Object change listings
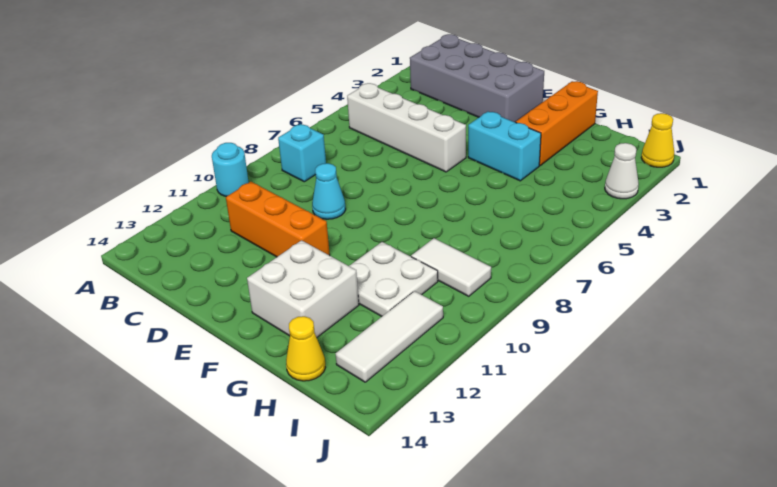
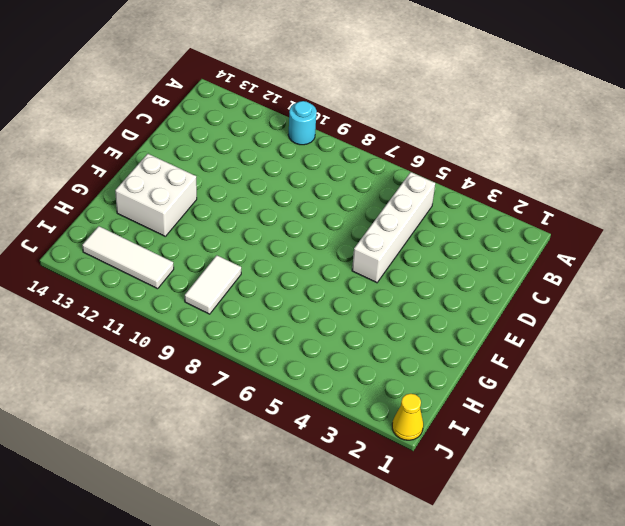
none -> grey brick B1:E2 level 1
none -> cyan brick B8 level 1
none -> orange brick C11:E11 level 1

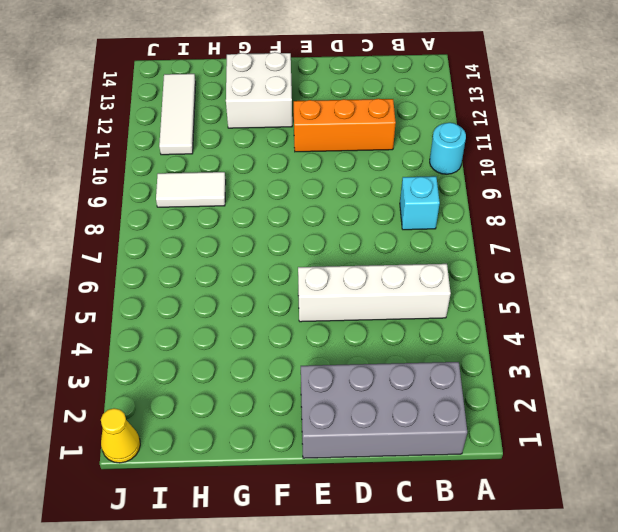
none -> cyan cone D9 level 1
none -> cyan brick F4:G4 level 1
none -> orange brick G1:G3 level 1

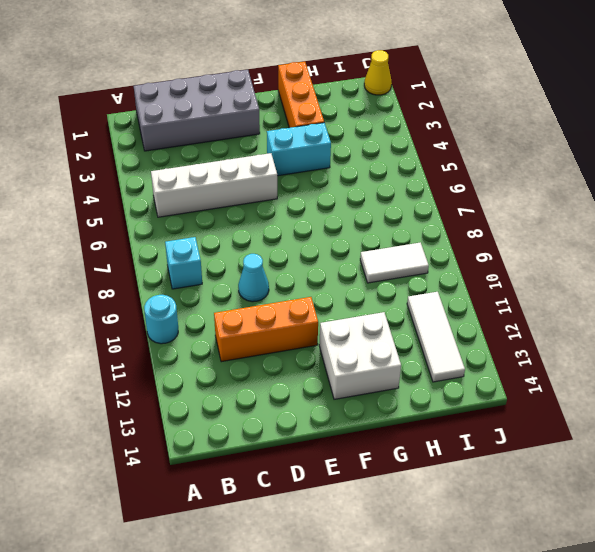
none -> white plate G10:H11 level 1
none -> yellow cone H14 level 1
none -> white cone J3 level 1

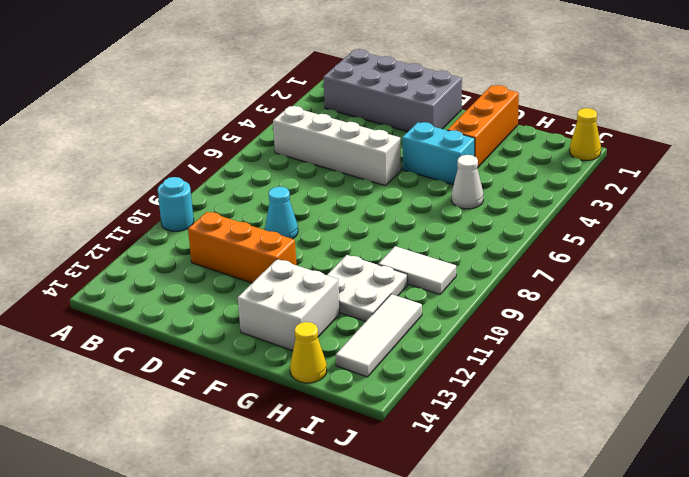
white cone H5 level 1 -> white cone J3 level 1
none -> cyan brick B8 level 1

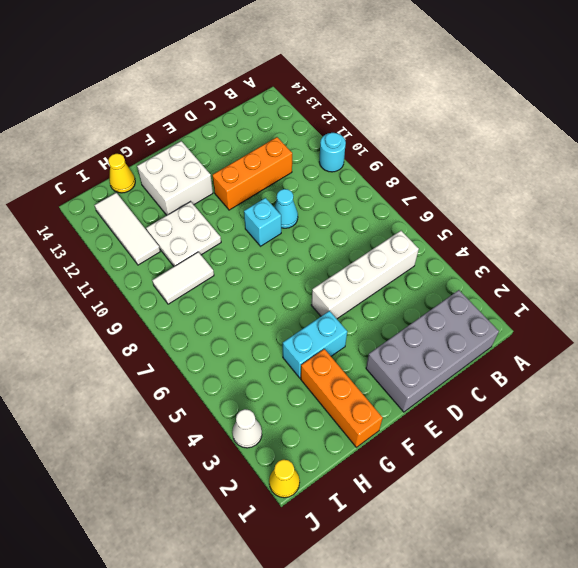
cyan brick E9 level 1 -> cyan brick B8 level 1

==

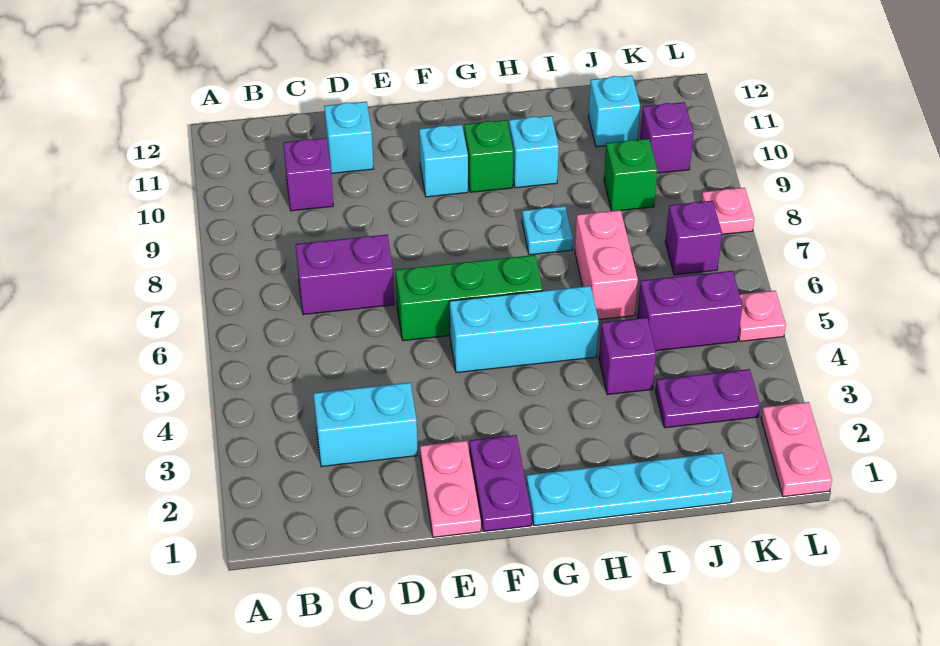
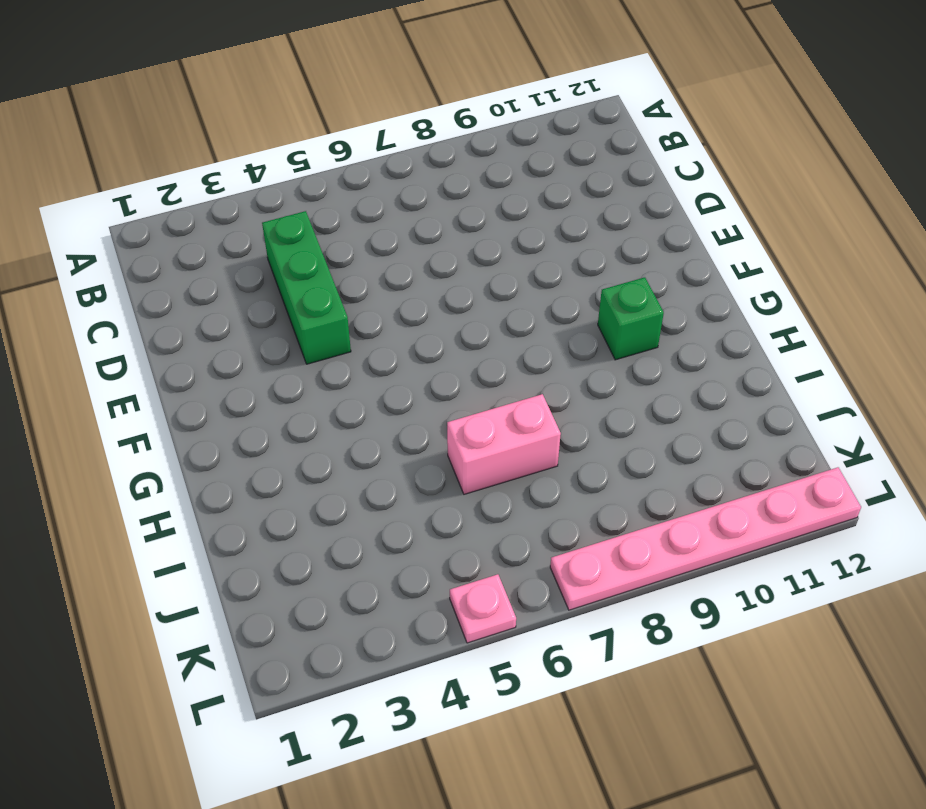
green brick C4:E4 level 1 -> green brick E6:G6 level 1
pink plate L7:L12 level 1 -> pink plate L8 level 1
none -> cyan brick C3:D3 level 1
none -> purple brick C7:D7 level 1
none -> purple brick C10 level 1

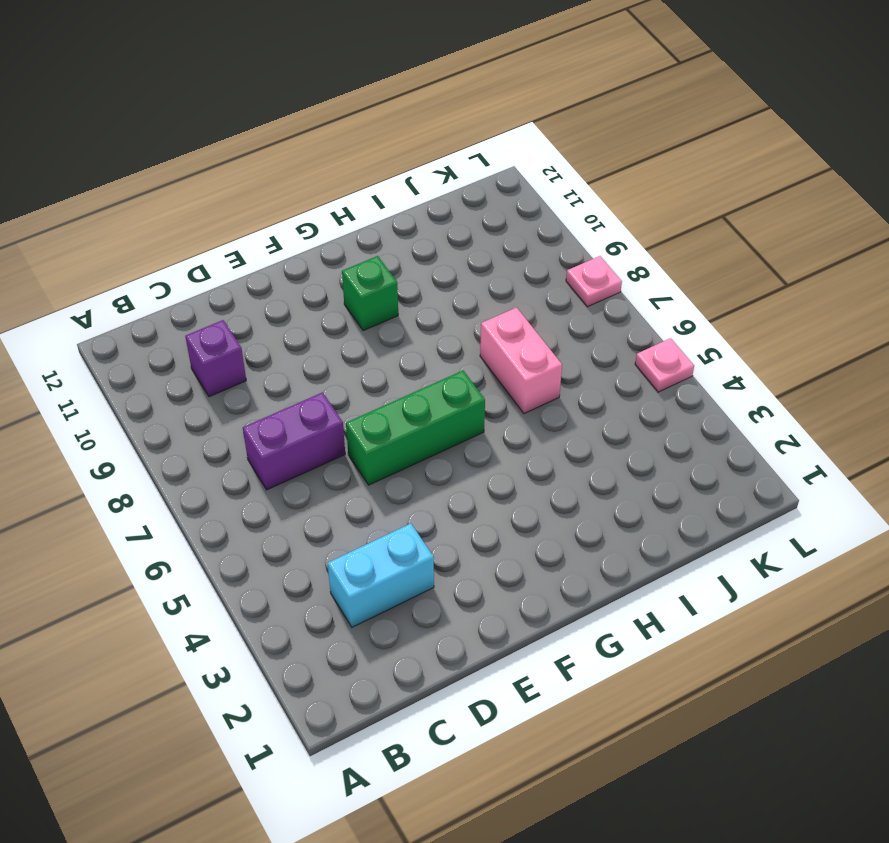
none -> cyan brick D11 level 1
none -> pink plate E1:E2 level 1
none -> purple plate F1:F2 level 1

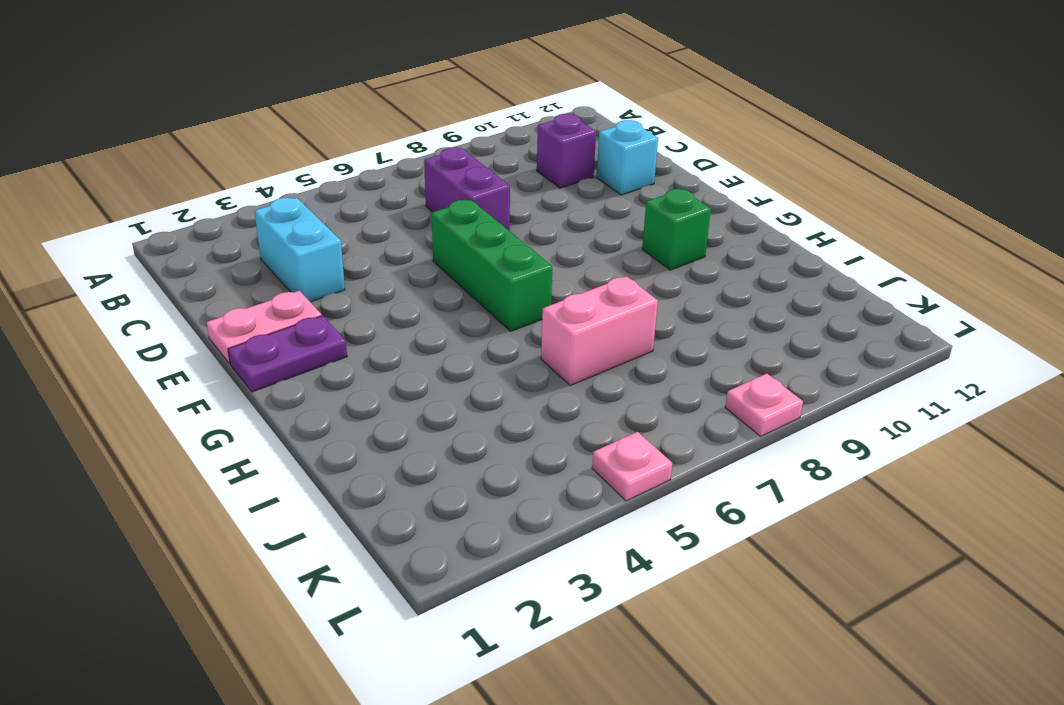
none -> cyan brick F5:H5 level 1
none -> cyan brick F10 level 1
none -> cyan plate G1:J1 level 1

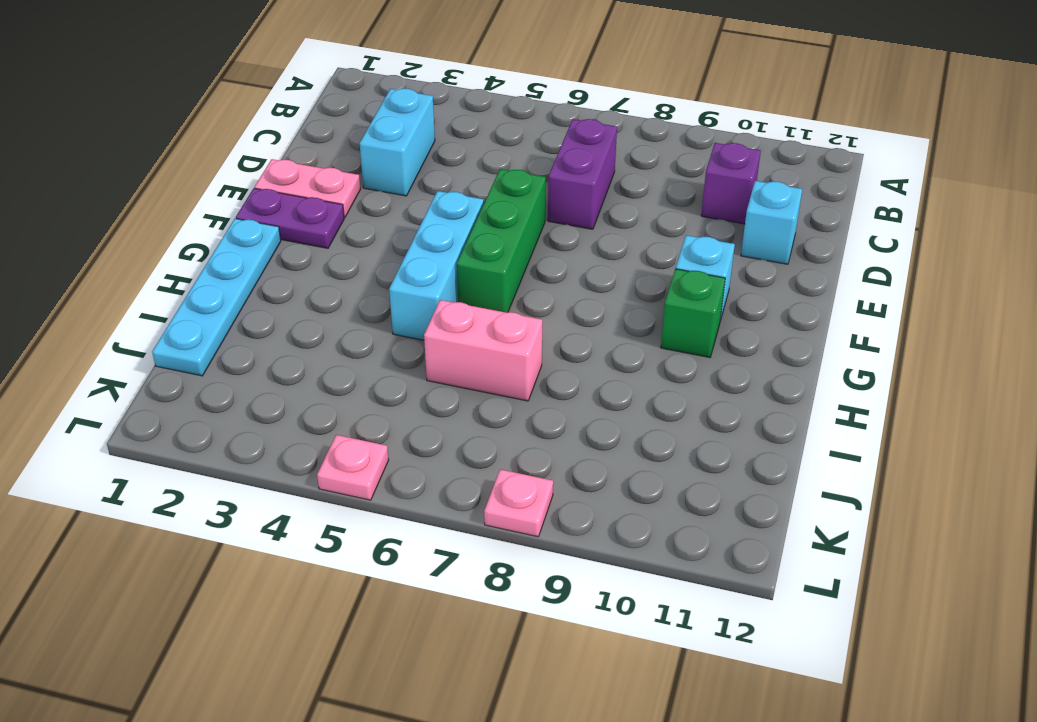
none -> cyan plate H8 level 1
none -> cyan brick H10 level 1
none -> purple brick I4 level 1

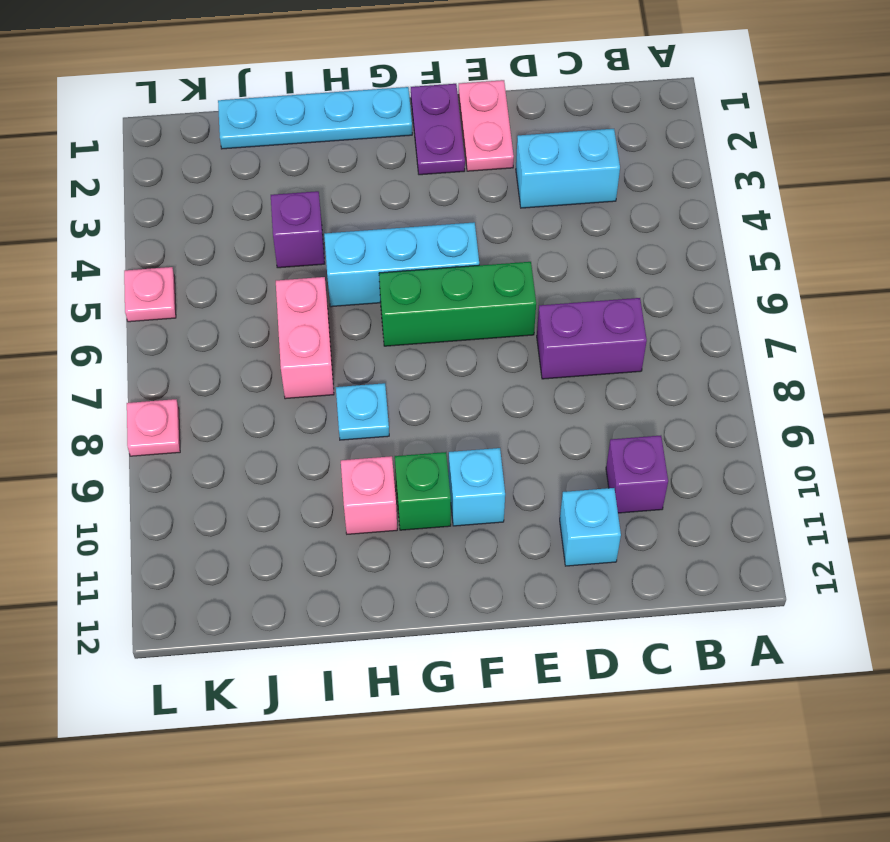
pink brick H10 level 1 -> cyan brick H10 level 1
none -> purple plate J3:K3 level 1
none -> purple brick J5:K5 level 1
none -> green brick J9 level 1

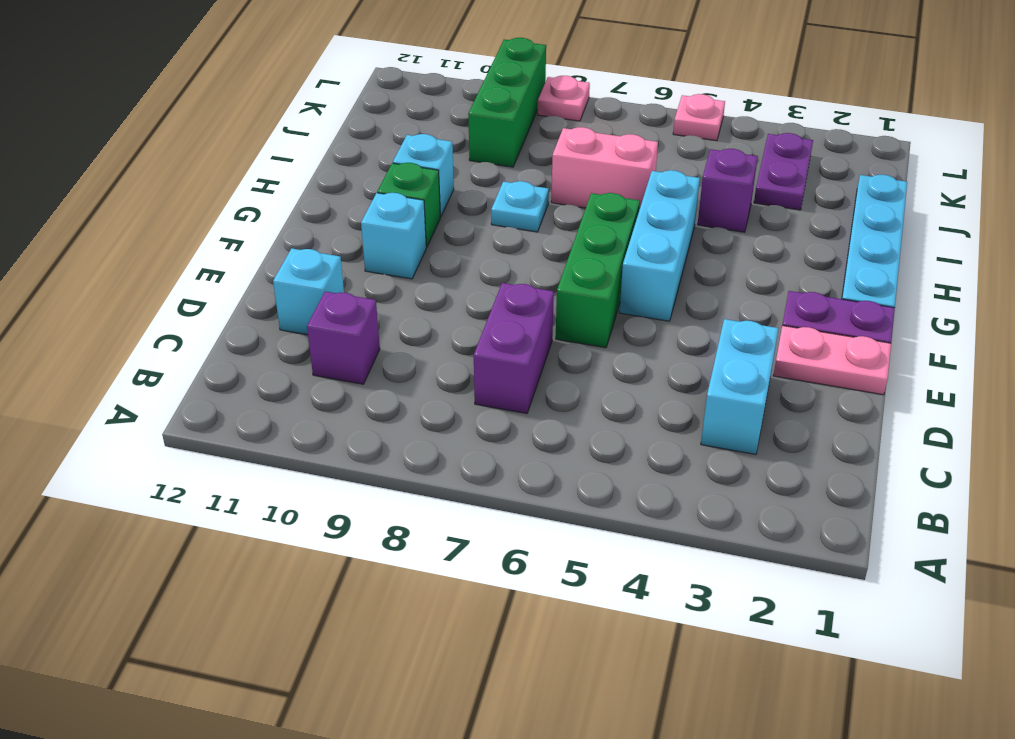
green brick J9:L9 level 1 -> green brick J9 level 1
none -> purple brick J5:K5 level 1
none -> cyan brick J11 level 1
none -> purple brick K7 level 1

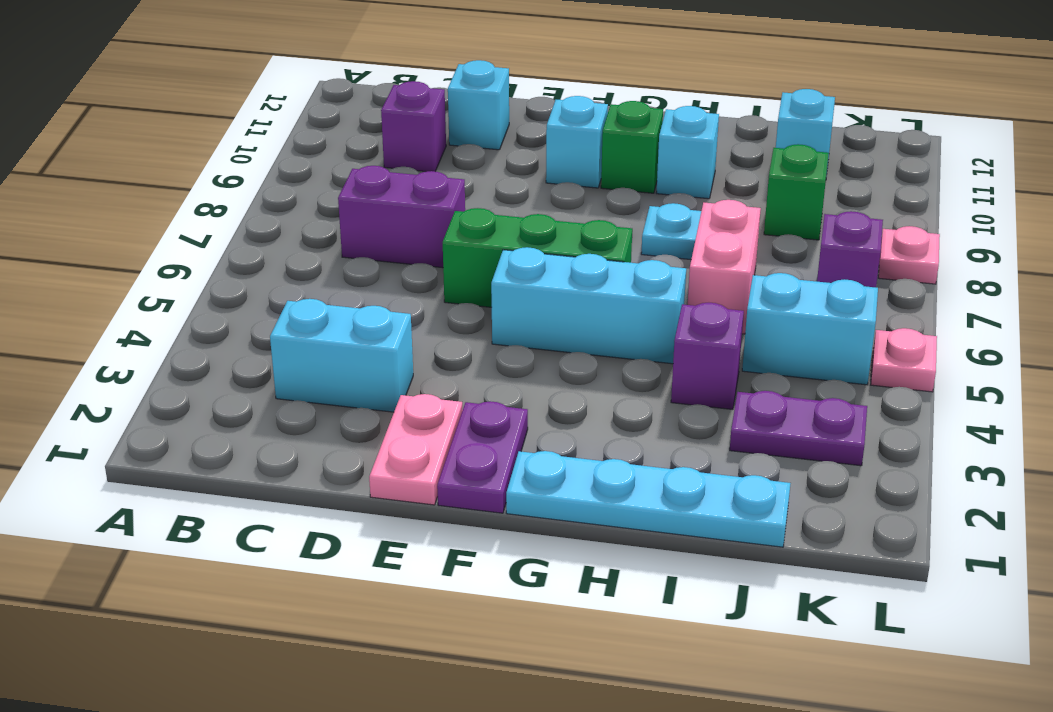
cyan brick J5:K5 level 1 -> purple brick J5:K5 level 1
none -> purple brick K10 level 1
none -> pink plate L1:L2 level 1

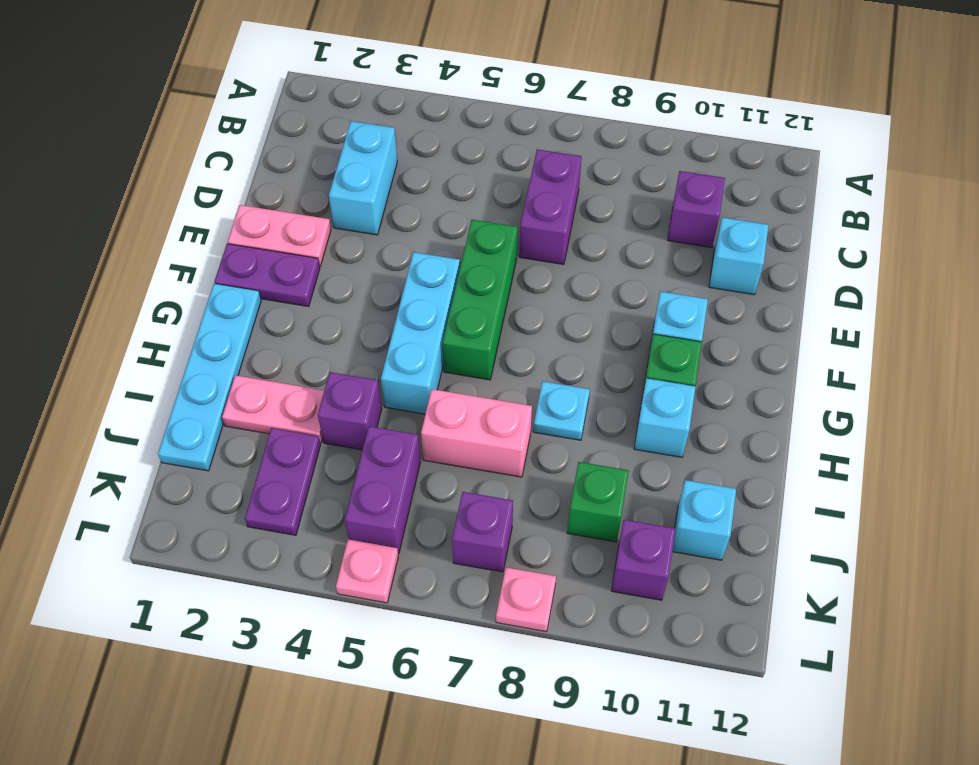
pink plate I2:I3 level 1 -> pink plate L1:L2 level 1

- _Problem description_
"none -> purple brick C10 level 1" marks the first line to copy, and "pink plate I2:I3" marks the last. Repeat that stretch above exactly, with no pictures.

- _Finished task_
none -> purple brick C10 level 1

none -> cyan brick D11 level 1
none -> pink plate E1:E2 level 1
none -> purple plate F1:F2 level 1

none -> cyan brick F5:H5 level 1
none -> cyan brick F10 level 1
none -> cyan plate G1:J1 level 1

none -> cyan plate H8 level 1
none -> cyan brick H10 level 1
none -> purple brick I4 level 1

pink brick H10 level 1 -> cyan brick H10 level 1
none -> purple plate J3:K3 level 1
none -> purple brick J5:K5 level 1
none -> green brick J9 level 1

green brick J9:L9 level 1 -> green brick J9 level 1
none -> purple brick J5:K5 level 1
none -> cyan brick J11 level 1
none -> purple brick K7 level 1

cyan brick J5:K5 level 1 -> purple brick J5:K5 level 1
none -> purple brick K10 level 1
none -> pink plate L1:L2 level 1

pink plate I2:I3 level 1 -> pink plate L1:L2 level 1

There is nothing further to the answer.